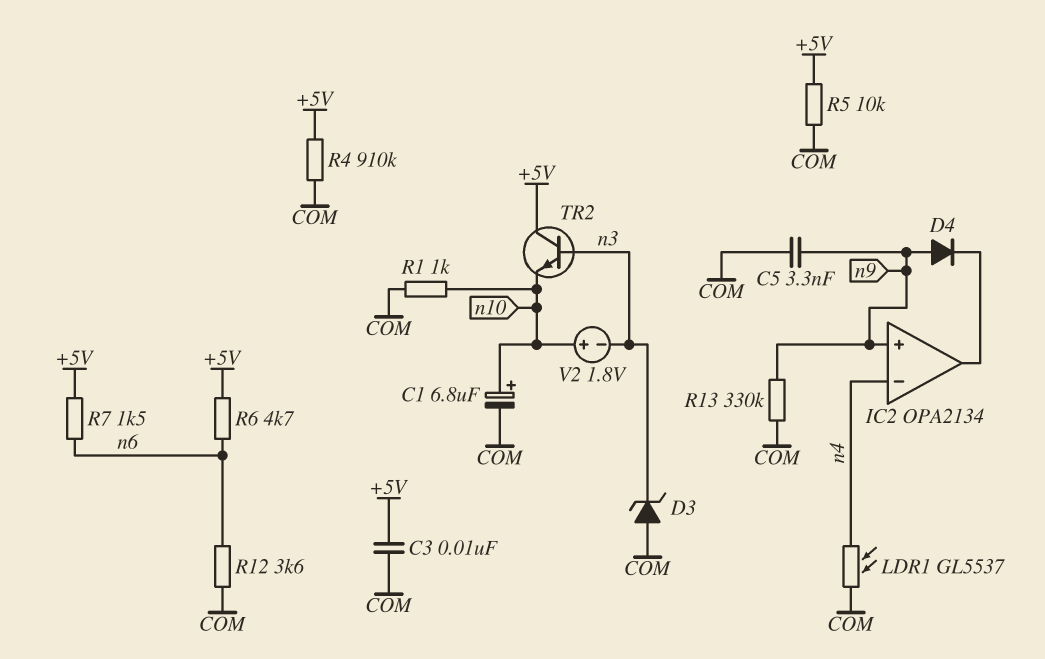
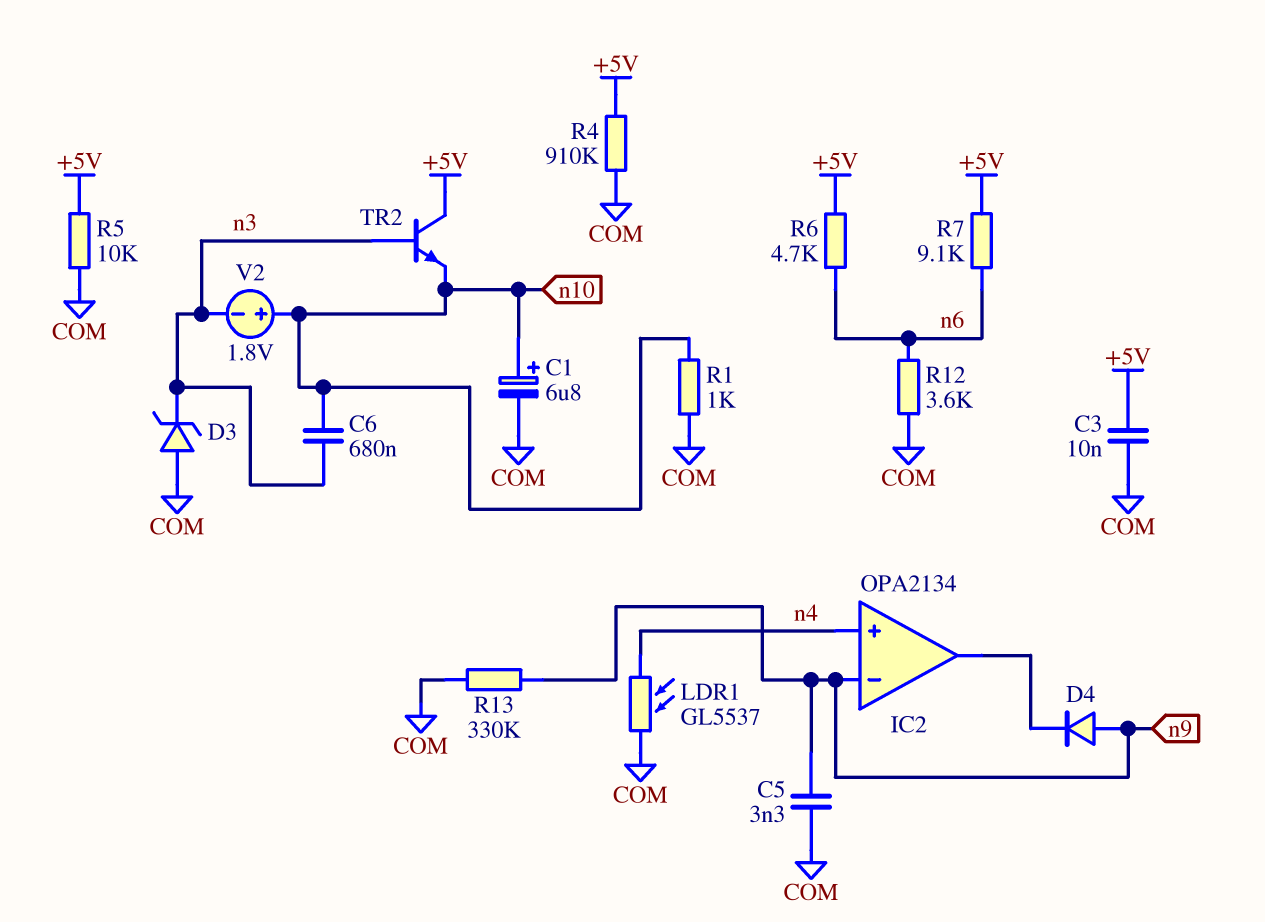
C6: none -> 680nF (n3, n10)
IC2 pin in+: n9 -> n4
IC2 pin in-: n4 -> n9
R7: 1.5k (+5V, n6) -> 9.1k (+5V, n6)

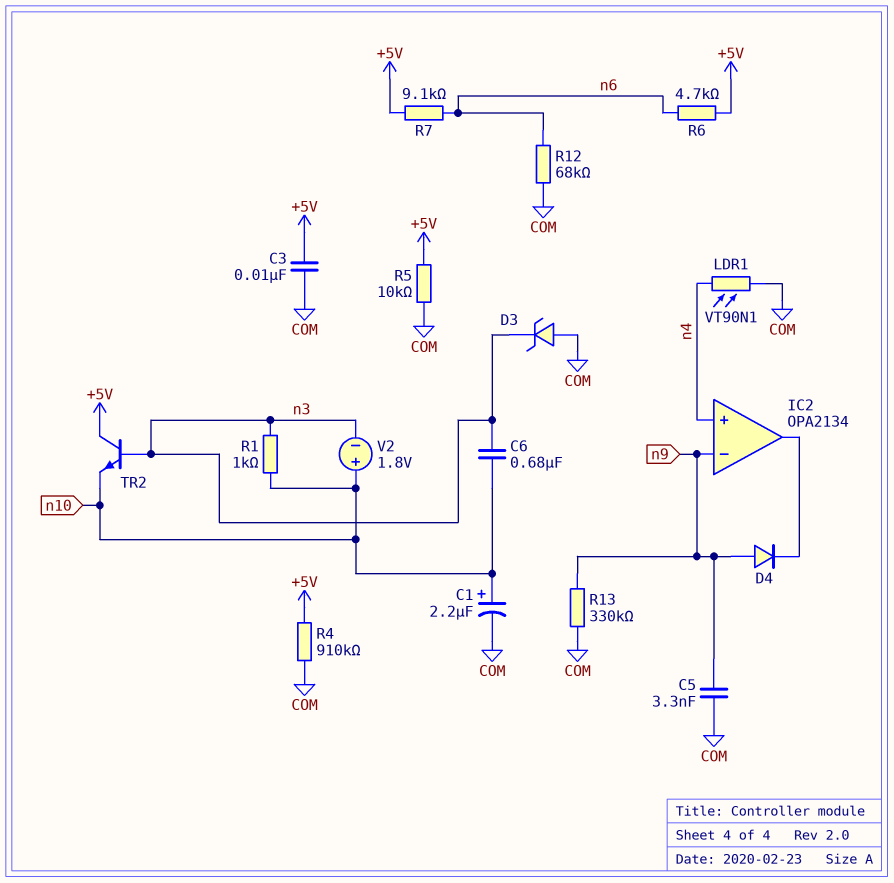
C1: 6.8uF (plus n10, minus COM) -> 2.2uF (plus n10, minus COM)
LDR1: GL5537 (COM, n4) -> VT90N1 (COM, n4)
R1: 1k (COM, n10) -> 1k (n3, n10)
R12: 3.6k (COM, n6) -> 68k (COM, n6)

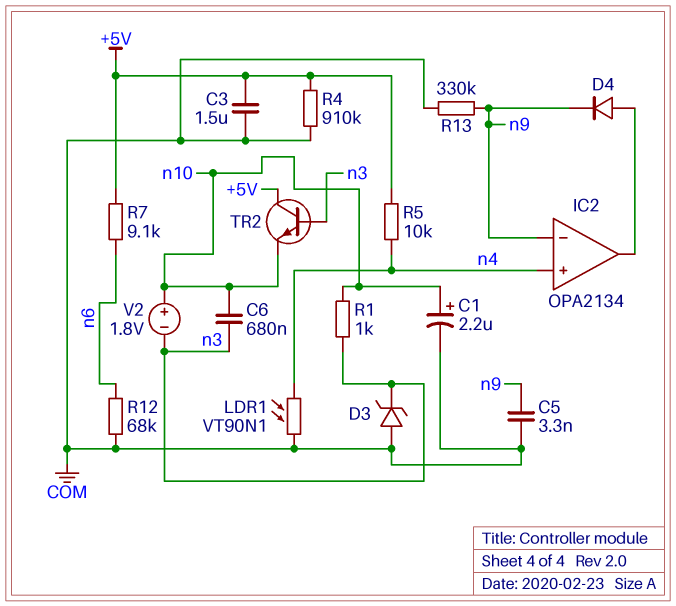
C3: 10nF (+5V, COM) -> 1.5uF (+5V, COM)
D4: diode (A n9, K IC2/out) -> diode (A IC2/out, K n9)
R5: 10k (+5V, COM) -> 10k (+5V, n4)
R6: 4.7k (+5V, n6) -> none

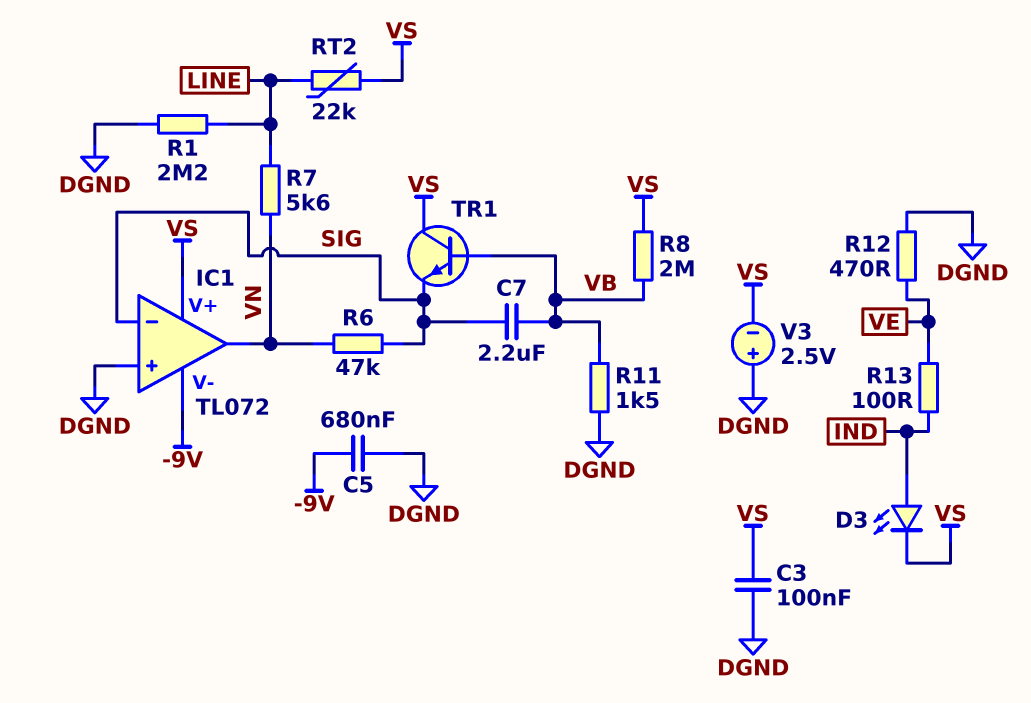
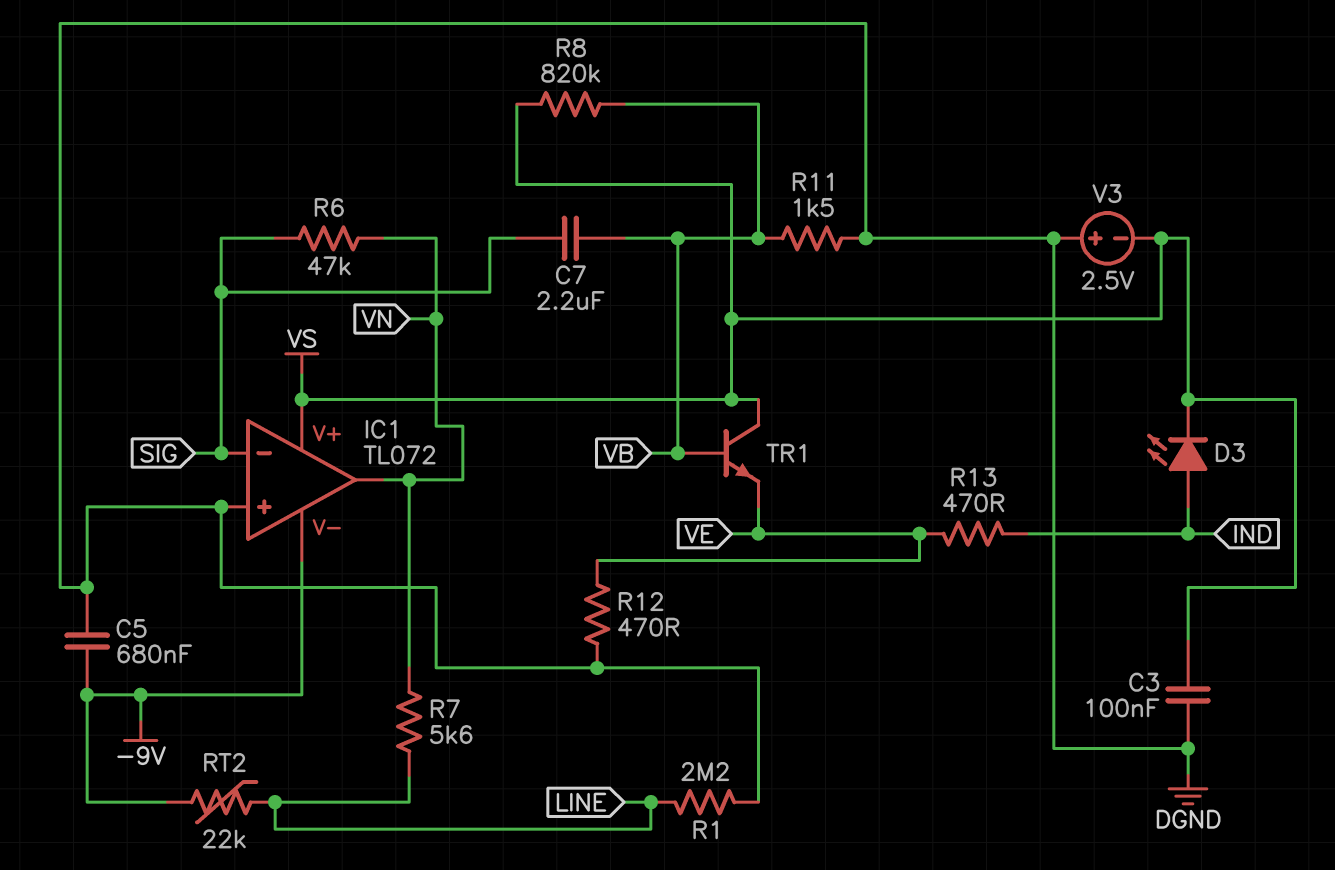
R8: 2M (VB, VS) -> 820k (VB, VS)
R13: 100 (IND, VE) -> 470 (IND, VE)
RT2: 22k (LINE, VS) -> 22k (-9V, LINE)
TR1: NPN (B VB, C VS, E SIG) -> NPN (B VB, C VS, E VE)

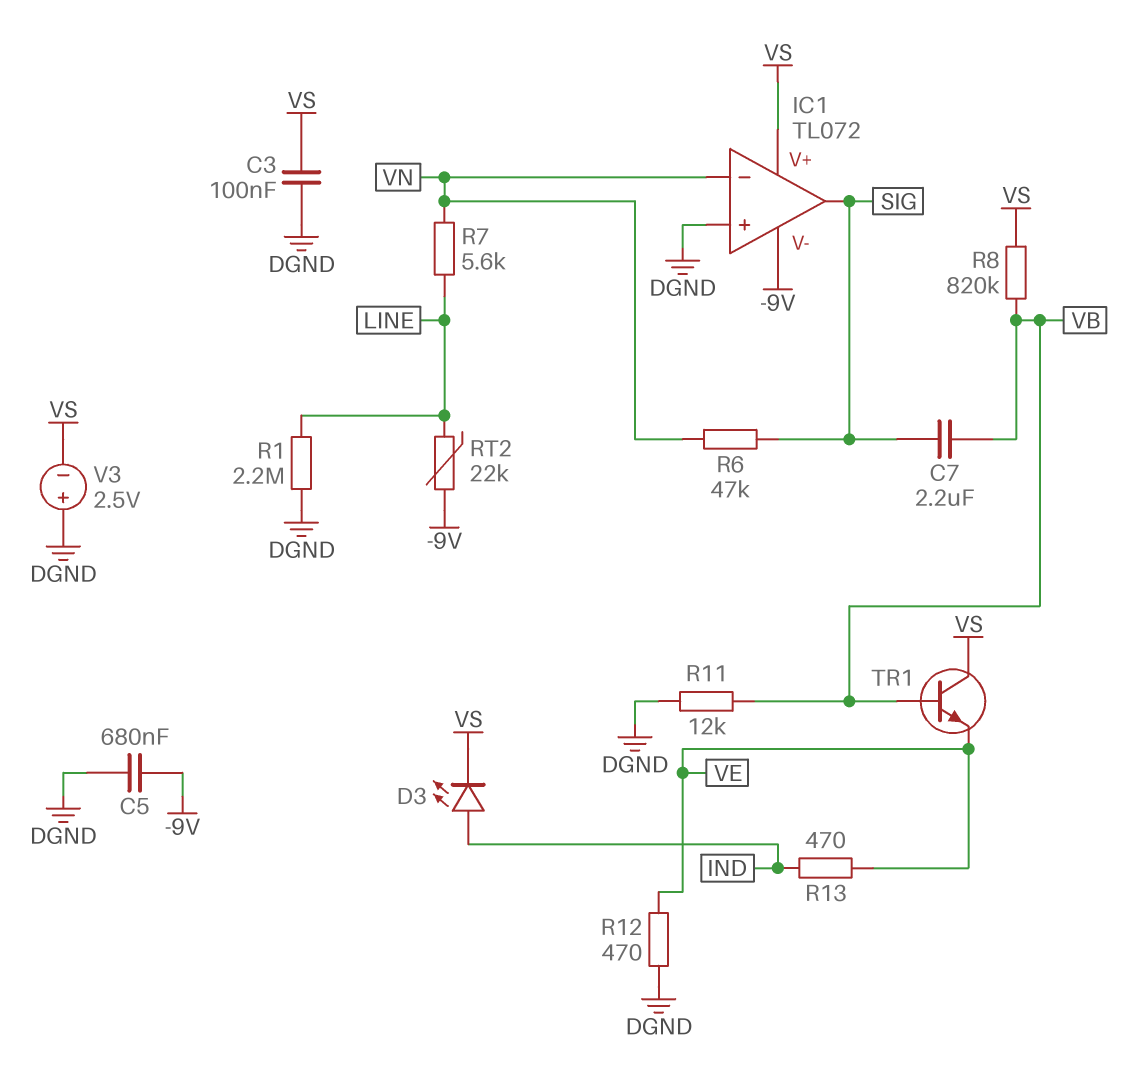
IC1 pin in-: SIG -> VN
IC1 pin out: VN -> SIG
R11: 1.5k (DGND, VB) -> 12k (DGND, VB)

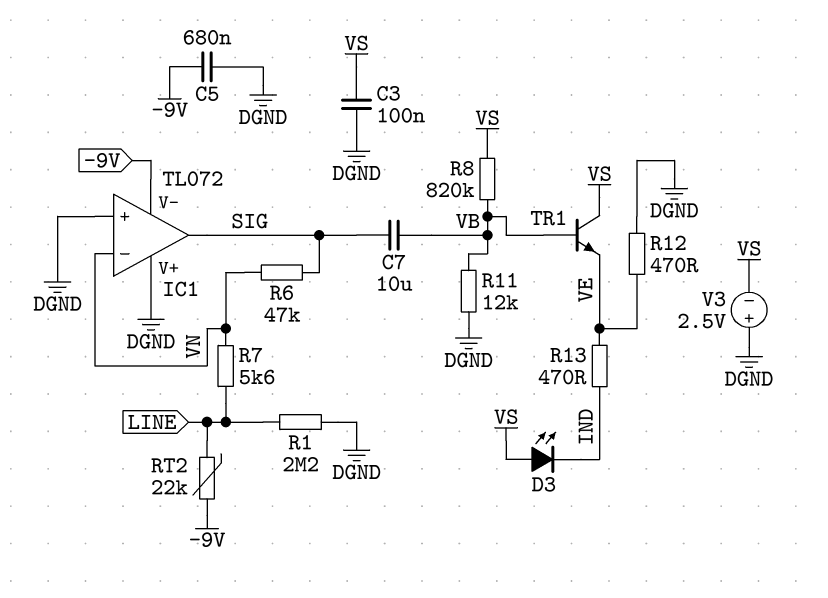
C7: 2.2uF (SIG, VB) -> 10uF (SIG, VB)
D3: LED (A IND, K VS) -> LED (A VS, K IND)
IC1 pin V+: VS -> DGND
◇ ◇ ◇ ◇
Task prompt:
Provide every line from the material that contains the word "DGND".

Response for this exercise:
R11: 1.5k (DGND, VB) -> 12k (DGND, VB)
IC1 pin V+: VS -> DGND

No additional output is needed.